----- Supplied data

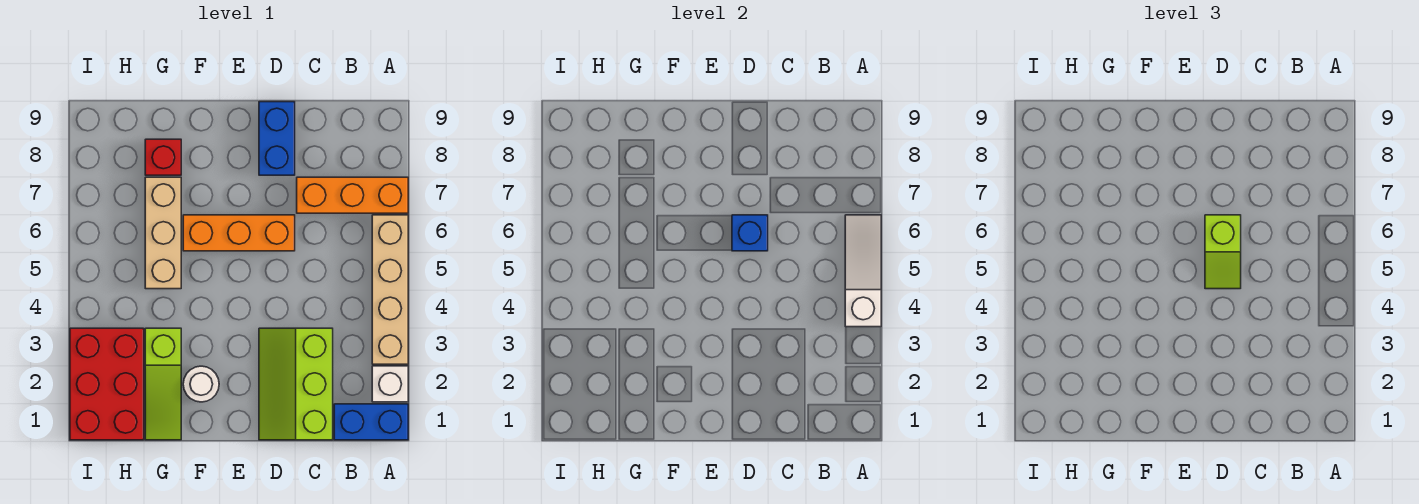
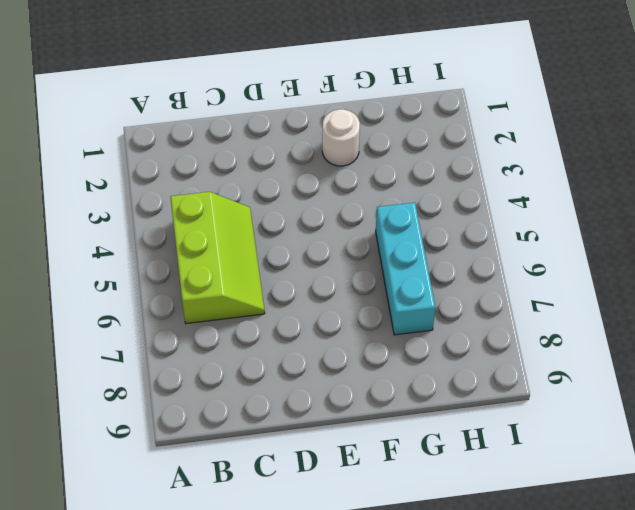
lime slope B4:C6 level 1 top B -> lime slope C1:D3 level 1 top C
cyan brick G5:G7 level 1 -> tan brick G5:G7 level 1
none -> blue brick A1:B1 level 1
none -> white brick A2 level 1
none -> tan brick A3:A6 level 1

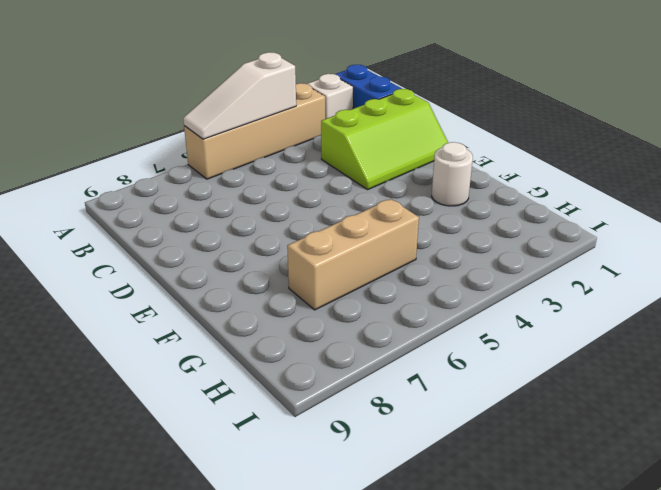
none -> orange brick A7:C7 level 1
none -> orange brick D6:F6 level 1
none -> blue brick D8:D9 level 1

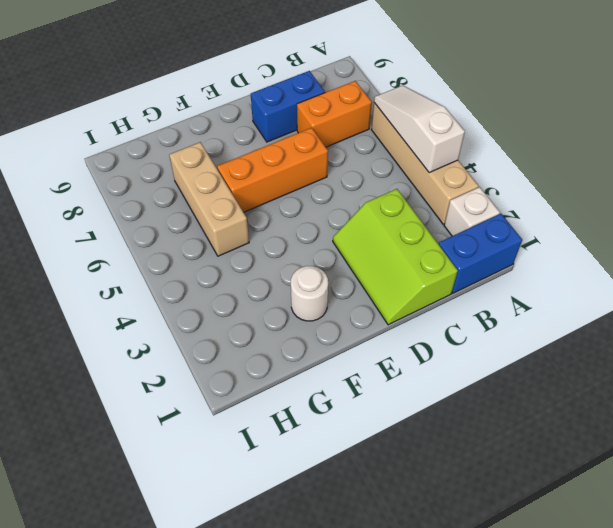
orange brick B7:C7 level 1 -> orange brick A7:C7 level 1
blue brick C8:D8 level 1 -> blue brick D8:D9 level 1
none -> lime slope G1:G3 level 1 top 3
none -> red brick G8 level 1
none -> red brick H1:I3 level 1

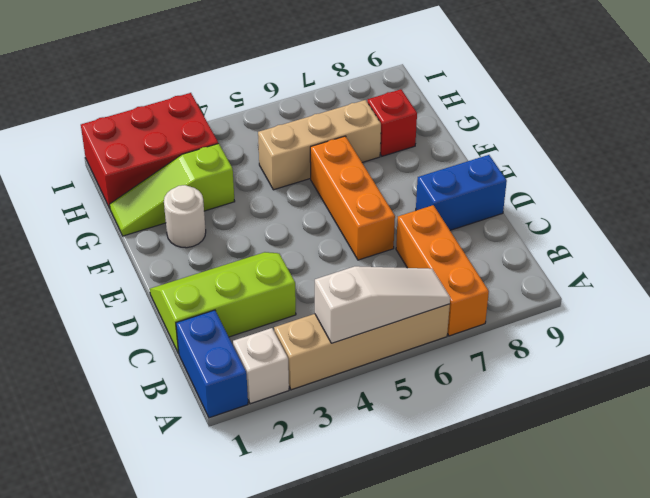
none -> blue brick D6 level 2
none -> lime slope D5:D6 level 3 top 6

----------

Work instructions: In the records above, find the line with "none -> white brick A2 level 1" and the line with "blue brick C8:D8", then restate word for word only those two lines and all lines between, omitting pictures.

Answer box:
none -> white brick A2 level 1
none -> tan brick A3:A6 level 1

none -> orange brick A7:C7 level 1
none -> orange brick D6:F6 level 1
none -> blue brick D8:D9 level 1

orange brick B7:C7 level 1 -> orange brick A7:C7 level 1
blue brick C8:D8 level 1 -> blue brick D8:D9 level 1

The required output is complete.